## REQUIREMENT
Type the entries out again exactly as they read, but leave every picture behind.

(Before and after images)
== Segment start ==

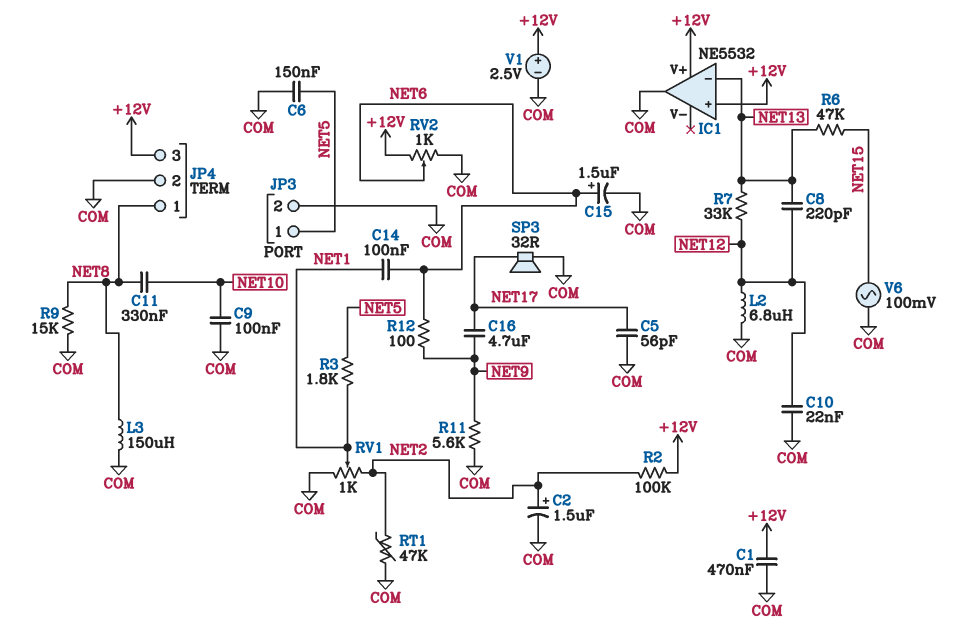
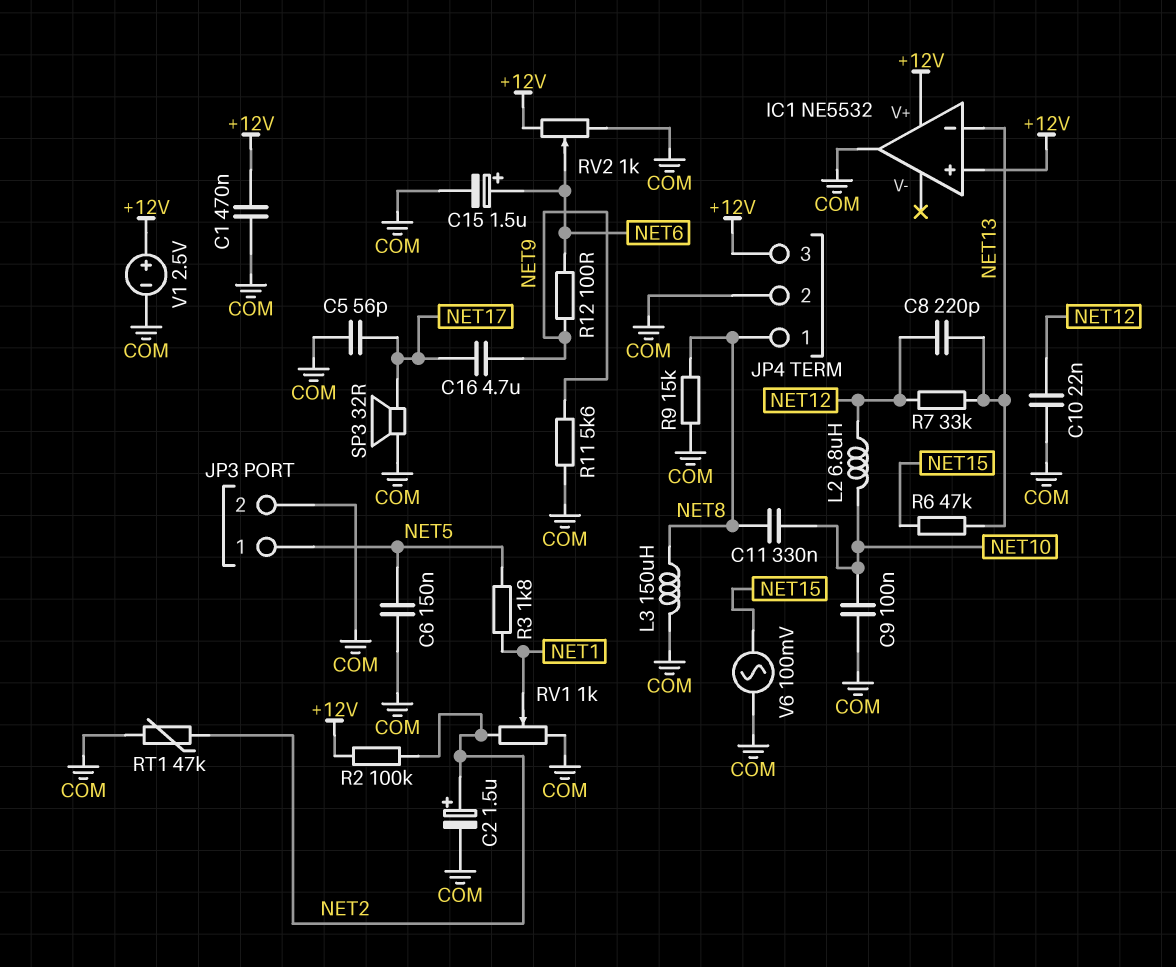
C14: 100nF (NET1, NET6) -> none
L2: 6.8uH (COM, NET12) -> 6.8uH (NET10, NET12)

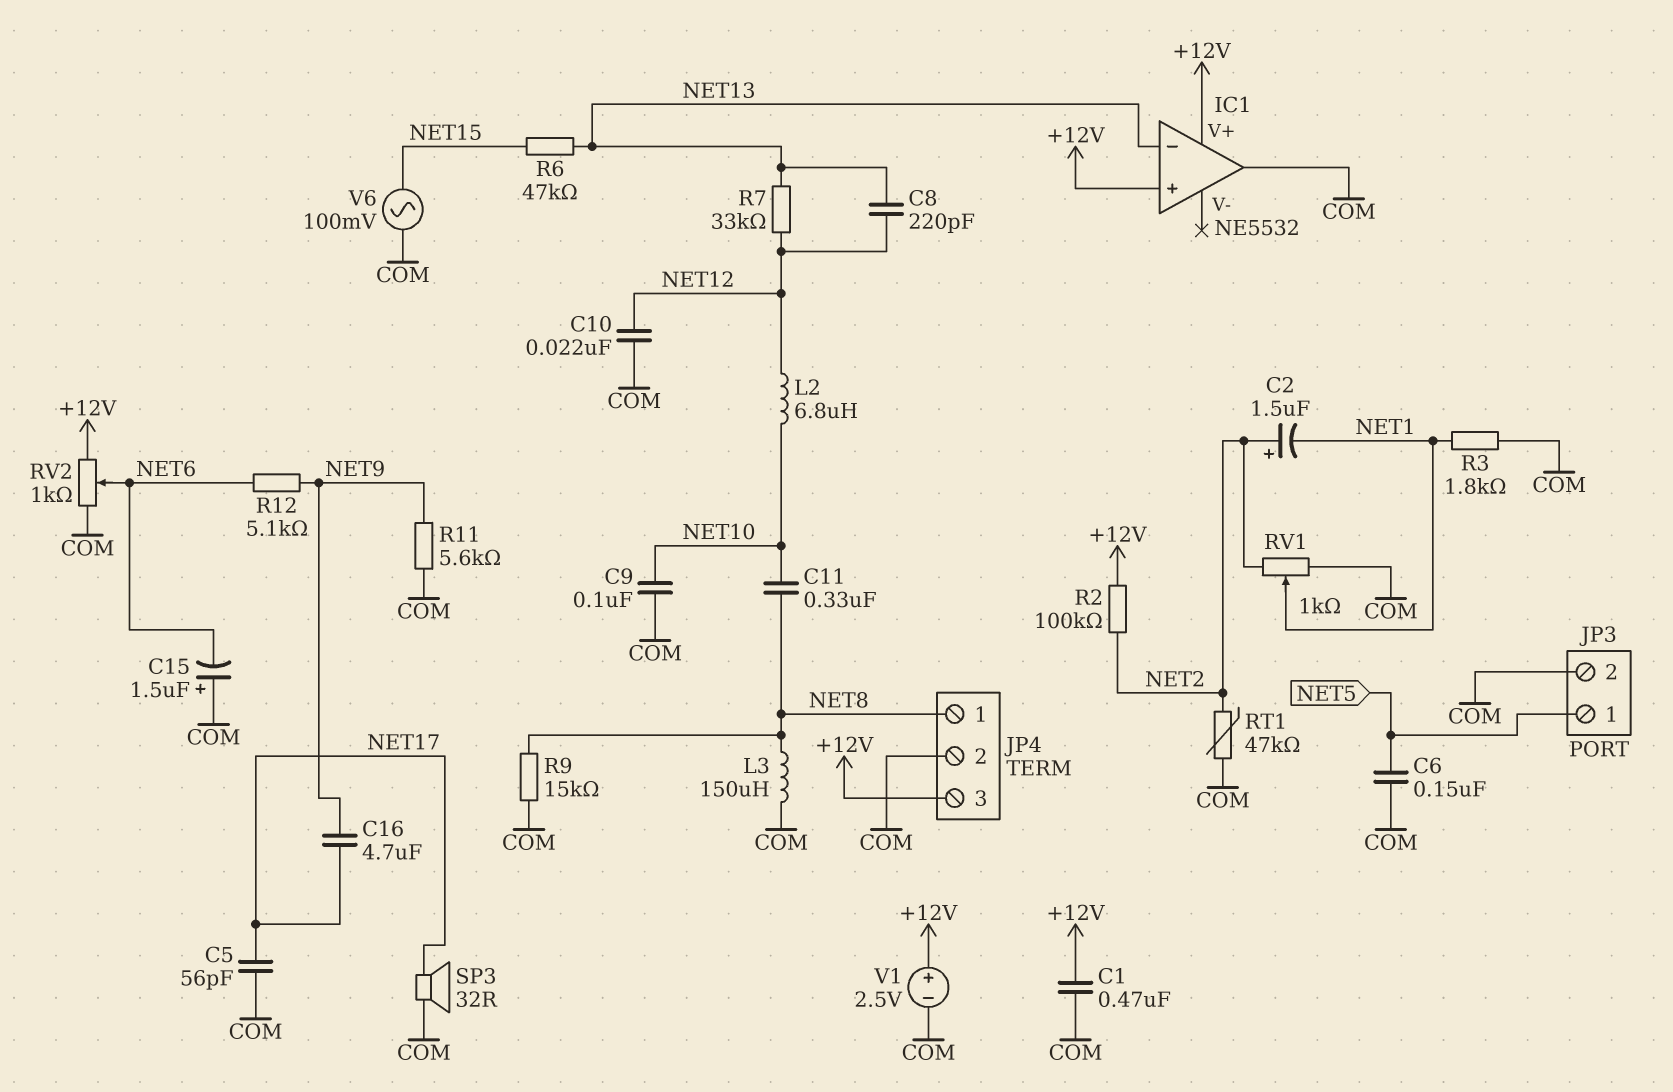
C2: 1.5uF (plus NET2, minus COM) -> 1.5uF (plus NET2, minus NET1)
C15: 1.5uF (plus NET6, minus COM) -> 1.5uF (plus COM, minus NET6)
R3: 1.8k (NET1, NET5) -> 1.8k (COM, NET1)
R12: 100 (NET6, NET9) -> 5.1k (NET6, NET9)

== Segment end ==

## SOLVED EXERCISE
C14: 100nF (NET1, NET6) -> none
L2: 6.8uH (COM, NET12) -> 6.8uH (NET10, NET12)

C2: 1.5uF (plus NET2, minus COM) -> 1.5uF (plus NET2, minus NET1)
C15: 1.5uF (plus NET6, minus COM) -> 1.5uF (plus COM, minus NET6)
R3: 1.8k (NET1, NET5) -> 1.8k (COM, NET1)
R12: 100 (NET6, NET9) -> 5.1k (NET6, NET9)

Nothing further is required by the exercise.